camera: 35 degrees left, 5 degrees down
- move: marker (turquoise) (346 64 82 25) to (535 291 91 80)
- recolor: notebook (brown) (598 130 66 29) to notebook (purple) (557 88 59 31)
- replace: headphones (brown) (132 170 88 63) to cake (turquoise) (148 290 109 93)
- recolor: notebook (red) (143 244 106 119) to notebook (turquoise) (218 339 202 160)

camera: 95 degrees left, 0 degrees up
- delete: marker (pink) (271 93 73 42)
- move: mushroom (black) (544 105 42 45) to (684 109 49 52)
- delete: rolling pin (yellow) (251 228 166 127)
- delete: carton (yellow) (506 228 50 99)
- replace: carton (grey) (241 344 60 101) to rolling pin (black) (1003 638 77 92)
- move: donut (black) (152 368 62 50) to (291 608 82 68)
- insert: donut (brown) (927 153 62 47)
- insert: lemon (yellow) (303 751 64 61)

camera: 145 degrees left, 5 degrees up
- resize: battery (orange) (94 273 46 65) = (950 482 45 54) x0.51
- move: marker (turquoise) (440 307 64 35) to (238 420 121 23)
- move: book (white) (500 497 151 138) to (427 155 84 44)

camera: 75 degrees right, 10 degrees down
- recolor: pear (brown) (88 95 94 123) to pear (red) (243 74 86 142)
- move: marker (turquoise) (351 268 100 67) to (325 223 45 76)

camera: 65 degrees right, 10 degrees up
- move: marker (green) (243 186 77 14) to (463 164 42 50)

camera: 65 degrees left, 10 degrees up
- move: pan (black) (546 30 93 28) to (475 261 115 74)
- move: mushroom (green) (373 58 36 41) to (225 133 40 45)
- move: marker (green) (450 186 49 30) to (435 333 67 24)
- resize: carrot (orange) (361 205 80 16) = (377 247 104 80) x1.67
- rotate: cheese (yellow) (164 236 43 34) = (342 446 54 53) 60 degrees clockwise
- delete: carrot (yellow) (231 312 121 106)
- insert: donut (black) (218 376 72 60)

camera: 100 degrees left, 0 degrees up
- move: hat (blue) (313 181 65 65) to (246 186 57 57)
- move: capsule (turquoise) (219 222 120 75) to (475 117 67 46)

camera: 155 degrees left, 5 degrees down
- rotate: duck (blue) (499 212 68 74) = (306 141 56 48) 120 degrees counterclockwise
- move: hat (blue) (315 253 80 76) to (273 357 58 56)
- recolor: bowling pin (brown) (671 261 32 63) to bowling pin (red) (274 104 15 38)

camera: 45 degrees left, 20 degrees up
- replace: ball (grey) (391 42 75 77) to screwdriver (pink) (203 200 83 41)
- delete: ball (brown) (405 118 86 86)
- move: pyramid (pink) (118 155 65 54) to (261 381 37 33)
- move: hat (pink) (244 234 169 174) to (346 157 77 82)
—————
Task requirements: Copy every record verbatim.

Task result:
camera: 35 degrees left, 5 degrees down
- move: marker (turquoise) (346 64 82 25) to (535 291 91 80)
- recolor: notebook (brown) (598 130 66 29) to notebook (purple) (557 88 59 31)
- replace: headphones (brown) (132 170 88 63) to cake (turquoise) (148 290 109 93)
- recolor: notebook (red) (143 244 106 119) to notebook (turquoise) (218 339 202 160)

camera: 95 degrees left, 0 degrees up
- delete: marker (pink) (271 93 73 42)
- move: mushroom (black) (544 105 42 45) to (684 109 49 52)
- delete: rolling pin (yellow) (251 228 166 127)
- delete: carton (yellow) (506 228 50 99)
- replace: carton (grey) (241 344 60 101) to rolling pin (black) (1003 638 77 92)
- move: donut (black) (152 368 62 50) to (291 608 82 68)
- insert: donut (brown) (927 153 62 47)
- insert: lemon (yellow) (303 751 64 61)

camera: 145 degrees left, 5 degrees up
- resize: battery (orange) (94 273 46 65) = (950 482 45 54) x0.51
- move: marker (turquoise) (440 307 64 35) to (238 420 121 23)
- move: book (white) (500 497 151 138) to (427 155 84 44)

camera: 75 degrees right, 10 degrees down
- recolor: pear (brown) (88 95 94 123) to pear (red) (243 74 86 142)
- move: marker (turquoise) (351 268 100 67) to (325 223 45 76)

camera: 65 degrees right, 10 degrees up
- move: marker (green) (243 186 77 14) to (463 164 42 50)

camera: 65 degrees left, 10 degrees up
- move: pan (black) (546 30 93 28) to (475 261 115 74)
- move: mushroom (green) (373 58 36 41) to (225 133 40 45)
- move: marker (green) (450 186 49 30) to (435 333 67 24)
- resize: carrot (orange) (361 205 80 16) = (377 247 104 80) x1.67
- rotate: cheese (yellow) (164 236 43 34) = (342 446 54 53) 60 degrees clockwise
- delete: carrot (yellow) (231 312 121 106)
- insert: donut (black) (218 376 72 60)

camera: 100 degrees left, 0 degrees up
- move: hat (blue) (313 181 65 65) to (246 186 57 57)
- move: capsule (turquoise) (219 222 120 75) to (475 117 67 46)

camera: 155 degrees left, 5 degrees down
- rotate: duck (blue) (499 212 68 74) = (306 141 56 48) 120 degrees counterclockwise
- move: hat (blue) (315 253 80 76) to (273 357 58 56)
- recolor: bowling pin (brown) (671 261 32 63) to bowling pin (red) (274 104 15 38)

camera: 45 degrees left, 20 degrees up
- replace: ball (grey) (391 42 75 77) to screwdriver (pink) (203 200 83 41)
- delete: ball (brown) (405 118 86 86)
- move: pyramid (pink) (118 155 65 54) to (261 381 37 33)
- move: hat (pink) (244 234 169 174) to (346 157 77 82)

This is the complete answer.